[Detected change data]

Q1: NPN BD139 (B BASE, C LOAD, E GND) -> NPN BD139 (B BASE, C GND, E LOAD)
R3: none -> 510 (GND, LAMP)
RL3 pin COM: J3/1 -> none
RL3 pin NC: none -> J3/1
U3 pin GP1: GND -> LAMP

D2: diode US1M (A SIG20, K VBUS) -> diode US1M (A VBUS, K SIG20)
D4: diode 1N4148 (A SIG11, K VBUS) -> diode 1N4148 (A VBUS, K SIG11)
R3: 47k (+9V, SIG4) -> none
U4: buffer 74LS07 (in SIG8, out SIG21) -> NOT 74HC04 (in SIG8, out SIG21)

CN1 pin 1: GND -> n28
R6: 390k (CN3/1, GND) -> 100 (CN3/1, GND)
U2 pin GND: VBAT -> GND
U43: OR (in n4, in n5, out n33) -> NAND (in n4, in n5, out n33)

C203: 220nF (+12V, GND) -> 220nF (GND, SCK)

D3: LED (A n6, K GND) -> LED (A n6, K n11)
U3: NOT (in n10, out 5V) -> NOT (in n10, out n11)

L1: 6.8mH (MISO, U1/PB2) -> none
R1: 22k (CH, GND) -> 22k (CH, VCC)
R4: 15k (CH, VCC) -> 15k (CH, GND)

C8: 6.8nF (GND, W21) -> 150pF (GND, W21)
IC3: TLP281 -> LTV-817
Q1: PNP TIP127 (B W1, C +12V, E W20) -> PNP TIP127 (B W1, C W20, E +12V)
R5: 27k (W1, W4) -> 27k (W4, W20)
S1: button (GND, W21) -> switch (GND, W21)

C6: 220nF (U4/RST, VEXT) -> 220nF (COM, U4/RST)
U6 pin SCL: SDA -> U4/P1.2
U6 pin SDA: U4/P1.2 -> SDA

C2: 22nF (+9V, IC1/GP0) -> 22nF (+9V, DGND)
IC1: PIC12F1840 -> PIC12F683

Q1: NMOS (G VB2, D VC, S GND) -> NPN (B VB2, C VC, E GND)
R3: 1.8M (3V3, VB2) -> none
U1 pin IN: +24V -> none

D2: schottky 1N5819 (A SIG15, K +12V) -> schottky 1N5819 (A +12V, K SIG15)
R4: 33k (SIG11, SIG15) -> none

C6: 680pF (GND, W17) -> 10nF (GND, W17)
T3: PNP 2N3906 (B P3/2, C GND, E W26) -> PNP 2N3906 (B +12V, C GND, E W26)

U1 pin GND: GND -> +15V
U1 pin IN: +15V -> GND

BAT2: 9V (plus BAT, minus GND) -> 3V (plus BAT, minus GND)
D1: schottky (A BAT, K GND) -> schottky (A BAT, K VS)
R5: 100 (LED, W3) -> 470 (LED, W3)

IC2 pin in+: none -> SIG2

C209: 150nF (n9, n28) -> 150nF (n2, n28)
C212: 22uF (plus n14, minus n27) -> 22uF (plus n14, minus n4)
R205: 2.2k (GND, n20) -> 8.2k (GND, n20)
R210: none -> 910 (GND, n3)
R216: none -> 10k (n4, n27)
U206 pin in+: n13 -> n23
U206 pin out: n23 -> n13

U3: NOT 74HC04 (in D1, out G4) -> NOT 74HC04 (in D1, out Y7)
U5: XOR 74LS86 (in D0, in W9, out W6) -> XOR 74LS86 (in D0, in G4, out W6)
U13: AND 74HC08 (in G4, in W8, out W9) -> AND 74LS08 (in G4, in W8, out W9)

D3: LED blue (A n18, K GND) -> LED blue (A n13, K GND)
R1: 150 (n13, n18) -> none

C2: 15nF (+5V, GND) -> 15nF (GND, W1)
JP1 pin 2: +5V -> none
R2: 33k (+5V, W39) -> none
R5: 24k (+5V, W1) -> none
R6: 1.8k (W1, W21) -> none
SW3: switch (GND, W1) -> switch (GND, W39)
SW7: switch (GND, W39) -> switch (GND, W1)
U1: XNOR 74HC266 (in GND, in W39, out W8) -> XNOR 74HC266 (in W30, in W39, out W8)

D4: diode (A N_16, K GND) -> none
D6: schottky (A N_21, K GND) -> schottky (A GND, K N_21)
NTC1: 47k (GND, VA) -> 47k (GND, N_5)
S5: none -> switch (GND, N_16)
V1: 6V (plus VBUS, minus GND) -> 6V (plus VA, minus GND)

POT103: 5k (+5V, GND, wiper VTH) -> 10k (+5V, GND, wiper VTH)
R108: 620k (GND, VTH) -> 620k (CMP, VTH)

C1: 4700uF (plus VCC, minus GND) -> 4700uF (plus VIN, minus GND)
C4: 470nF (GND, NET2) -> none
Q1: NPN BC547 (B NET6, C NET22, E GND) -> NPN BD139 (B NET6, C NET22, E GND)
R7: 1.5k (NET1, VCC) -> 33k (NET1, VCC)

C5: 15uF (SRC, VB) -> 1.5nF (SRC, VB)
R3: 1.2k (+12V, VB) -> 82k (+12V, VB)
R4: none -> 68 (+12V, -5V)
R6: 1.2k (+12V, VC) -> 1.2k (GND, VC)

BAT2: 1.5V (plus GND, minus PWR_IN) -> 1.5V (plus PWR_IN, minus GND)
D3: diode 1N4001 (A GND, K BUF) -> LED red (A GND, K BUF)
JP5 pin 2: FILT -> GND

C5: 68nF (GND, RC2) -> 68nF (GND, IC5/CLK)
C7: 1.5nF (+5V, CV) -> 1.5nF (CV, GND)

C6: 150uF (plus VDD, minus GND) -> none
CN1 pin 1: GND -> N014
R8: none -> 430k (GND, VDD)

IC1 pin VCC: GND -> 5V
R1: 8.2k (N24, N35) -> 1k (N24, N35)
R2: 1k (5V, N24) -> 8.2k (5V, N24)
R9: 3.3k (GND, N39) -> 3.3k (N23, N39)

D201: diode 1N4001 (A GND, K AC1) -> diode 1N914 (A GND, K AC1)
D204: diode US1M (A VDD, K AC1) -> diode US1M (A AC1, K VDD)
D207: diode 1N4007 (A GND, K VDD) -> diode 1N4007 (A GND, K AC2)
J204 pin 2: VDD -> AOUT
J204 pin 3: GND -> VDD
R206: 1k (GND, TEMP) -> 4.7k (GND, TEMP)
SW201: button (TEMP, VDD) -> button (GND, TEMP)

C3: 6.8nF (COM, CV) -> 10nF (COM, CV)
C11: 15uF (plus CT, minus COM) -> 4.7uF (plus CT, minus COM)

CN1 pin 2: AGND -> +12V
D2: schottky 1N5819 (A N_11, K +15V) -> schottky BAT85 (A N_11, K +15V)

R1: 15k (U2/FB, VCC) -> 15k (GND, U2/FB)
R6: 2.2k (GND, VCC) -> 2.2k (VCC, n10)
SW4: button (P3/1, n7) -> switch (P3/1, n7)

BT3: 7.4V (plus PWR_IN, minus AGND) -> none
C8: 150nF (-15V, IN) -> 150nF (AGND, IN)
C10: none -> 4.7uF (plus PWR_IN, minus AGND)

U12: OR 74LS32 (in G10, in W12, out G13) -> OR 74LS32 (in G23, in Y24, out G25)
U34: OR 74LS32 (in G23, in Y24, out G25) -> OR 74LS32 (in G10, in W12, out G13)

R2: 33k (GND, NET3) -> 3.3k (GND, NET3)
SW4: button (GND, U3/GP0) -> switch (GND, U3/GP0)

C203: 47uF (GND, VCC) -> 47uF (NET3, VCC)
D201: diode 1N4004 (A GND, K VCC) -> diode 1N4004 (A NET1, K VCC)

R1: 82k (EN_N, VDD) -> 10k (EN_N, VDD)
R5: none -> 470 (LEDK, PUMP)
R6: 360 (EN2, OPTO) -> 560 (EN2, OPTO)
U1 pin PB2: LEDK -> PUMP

What is being asked. Make an exact copy of every record listed above.

Result of this task.
Q1: NPN BD139 (B BASE, C LOAD, E GND) -> NPN BD139 (B BASE, C GND, E LOAD)
R3: none -> 510 (GND, LAMP)
RL3 pin COM: J3/1 -> none
RL3 pin NC: none -> J3/1
U3 pin GP1: GND -> LAMP

D2: diode US1M (A SIG20, K VBUS) -> diode US1M (A VBUS, K SIG20)
D4: diode 1N4148 (A SIG11, K VBUS) -> diode 1N4148 (A VBUS, K SIG11)
R3: 47k (+9V, SIG4) -> none
U4: buffer 74LS07 (in SIG8, out SIG21) -> NOT 74HC04 (in SIG8, out SIG21)

CN1 pin 1: GND -> n28
R6: 390k (CN3/1, GND) -> 100 (CN3/1, GND)
U2 pin GND: VBAT -> GND
U43: OR (in n4, in n5, out n33) -> NAND (in n4, in n5, out n33)

C203: 220nF (+12V, GND) -> 220nF (GND, SCK)

D3: LED (A n6, K GND) -> LED (A n6, K n11)
U3: NOT (in n10, out 5V) -> NOT (in n10, out n11)

L1: 6.8mH (MISO, U1/PB2) -> none
R1: 22k (CH, GND) -> 22k (CH, VCC)
R4: 15k (CH, VCC) -> 15k (CH, GND)

C8: 6.8nF (GND, W21) -> 150pF (GND, W21)
IC3: TLP281 -> LTV-817
Q1: PNP TIP127 (B W1, C +12V, E W20) -> PNP TIP127 (B W1, C W20, E +12V)
R5: 27k (W1, W4) -> 27k (W4, W20)
S1: button (GND, W21) -> switch (GND, W21)

C6: 220nF (U4/RST, VEXT) -> 220nF (COM, U4/RST)
U6 pin SCL: SDA -> U4/P1.2
U6 pin SDA: U4/P1.2 -> SDA

C2: 22nF (+9V, IC1/GP0) -> 22nF (+9V, DGND)
IC1: PIC12F1840 -> PIC12F683

Q1: NMOS (G VB2, D VC, S GND) -> NPN (B VB2, C VC, E GND)
R3: 1.8M (3V3, VB2) -> none
U1 pin IN: +24V -> none

D2: schottky 1N5819 (A SIG15, K +12V) -> schottky 1N5819 (A +12V, K SIG15)
R4: 33k (SIG11, SIG15) -> none

C6: 680pF (GND, W17) -> 10nF (GND, W17)
T3: PNP 2N3906 (B P3/2, C GND, E W26) -> PNP 2N3906 (B +12V, C GND, E W26)

U1 pin GND: GND -> +15V
U1 pin IN: +15V -> GND

BAT2: 9V (plus BAT, minus GND) -> 3V (plus BAT, minus GND)
D1: schottky (A BAT, K GND) -> schottky (A BAT, K VS)
R5: 100 (LED, W3) -> 470 (LED, W3)

IC2 pin in+: none -> SIG2

C209: 150nF (n9, n28) -> 150nF (n2, n28)
C212: 22uF (plus n14, minus n27) -> 22uF (plus n14, minus n4)
R205: 2.2k (GND, n20) -> 8.2k (GND, n20)
R210: none -> 910 (GND, n3)
R216: none -> 10k (n4, n27)
U206 pin in+: n13 -> n23
U206 pin out: n23 -> n13

U3: NOT 74HC04 (in D1, out G4) -> NOT 74HC04 (in D1, out Y7)
U5: XOR 74LS86 (in D0, in W9, out W6) -> XOR 74LS86 (in D0, in G4, out W6)
U13: AND 74HC08 (in G4, in W8, out W9) -> AND 74LS08 (in G4, in W8, out W9)

D3: LED blue (A n18, K GND) -> LED blue (A n13, K GND)
R1: 150 (n13, n18) -> none

C2: 15nF (+5V, GND) -> 15nF (GND, W1)
JP1 pin 2: +5V -> none
R2: 33k (+5V, W39) -> none
R5: 24k (+5V, W1) -> none
R6: 1.8k (W1, W21) -> none
SW3: switch (GND, W1) -> switch (GND, W39)
SW7: switch (GND, W39) -> switch (GND, W1)
U1: XNOR 74HC266 (in GND, in W39, out W8) -> XNOR 74HC266 (in W30, in W39, out W8)

D4: diode (A N_16, K GND) -> none
D6: schottky (A N_21, K GND) -> schottky (A GND, K N_21)
NTC1: 47k (GND, VA) -> 47k (GND, N_5)
S5: none -> switch (GND, N_16)
V1: 6V (plus VBUS, minus GND) -> 6V (plus VA, minus GND)

POT103: 5k (+5V, GND, wiper VTH) -> 10k (+5V, GND, wiper VTH)
R108: 620k (GND, VTH) -> 620k (CMP, VTH)

C1: 4700uF (plus VCC, minus GND) -> 4700uF (plus VIN, minus GND)
C4: 470nF (GND, NET2) -> none
Q1: NPN BC547 (B NET6, C NET22, E GND) -> NPN BD139 (B NET6, C NET22, E GND)
R7: 1.5k (NET1, VCC) -> 33k (NET1, VCC)

C5: 15uF (SRC, VB) -> 1.5nF (SRC, VB)
R3: 1.2k (+12V, VB) -> 82k (+12V, VB)
R4: none -> 68 (+12V, -5V)
R6: 1.2k (+12V, VC) -> 1.2k (GND, VC)

BAT2: 1.5V (plus GND, minus PWR_IN) -> 1.5V (plus PWR_IN, minus GND)
D3: diode 1N4001 (A GND, K BUF) -> LED red (A GND, K BUF)
JP5 pin 2: FILT -> GND

C5: 68nF (GND, RC2) -> 68nF (GND, IC5/CLK)
C7: 1.5nF (+5V, CV) -> 1.5nF (CV, GND)

C6: 150uF (plus VDD, minus GND) -> none
CN1 pin 1: GND -> N014
R8: none -> 430k (GND, VDD)

IC1 pin VCC: GND -> 5V
R1: 8.2k (N24, N35) -> 1k (N24, N35)
R2: 1k (5V, N24) -> 8.2k (5V, N24)
R9: 3.3k (GND, N39) -> 3.3k (N23, N39)

D201: diode 1N4001 (A GND, K AC1) -> diode 1N914 (A GND, K AC1)
D204: diode US1M (A VDD, K AC1) -> diode US1M (A AC1, K VDD)
D207: diode 1N4007 (A GND, K VDD) -> diode 1N4007 (A GND, K AC2)
J204 pin 2: VDD -> AOUT
J204 pin 3: GND -> VDD
R206: 1k (GND, TEMP) -> 4.7k (GND, TEMP)
SW201: button (TEMP, VDD) -> button (GND, TEMP)

C3: 6.8nF (COM, CV) -> 10nF (COM, CV)
C11: 15uF (plus CT, minus COM) -> 4.7uF (plus CT, minus COM)

CN1 pin 2: AGND -> +12V
D2: schottky 1N5819 (A N_11, K +15V) -> schottky BAT85 (A N_11, K +15V)

R1: 15k (U2/FB, VCC) -> 15k (GND, U2/FB)
R6: 2.2k (GND, VCC) -> 2.2k (VCC, n10)
SW4: button (P3/1, n7) -> switch (P3/1, n7)

BT3: 7.4V (plus PWR_IN, minus AGND) -> none
C8: 150nF (-15V, IN) -> 150nF (AGND, IN)
C10: none -> 4.7uF (plus PWR_IN, minus AGND)

U12: OR 74LS32 (in G10, in W12, out G13) -> OR 74LS32 (in G23, in Y24, out G25)
U34: OR 74LS32 (in G23, in Y24, out G25) -> OR 74LS32 (in G10, in W12, out G13)

R2: 33k (GND, NET3) -> 3.3k (GND, NET3)
SW4: button (GND, U3/GP0) -> switch (GND, U3/GP0)

C203: 47uF (GND, VCC) -> 47uF (NET3, VCC)
D201: diode 1N4004 (A GND, K VCC) -> diode 1N4004 (A NET1, K VCC)

R1: 82k (EN_N, VDD) -> 10k (EN_N, VDD)
R5: none -> 470 (LEDK, PUMP)
R6: 360 (EN2, OPTO) -> 560 (EN2, OPTO)
U1 pin PB2: LEDK -> PUMP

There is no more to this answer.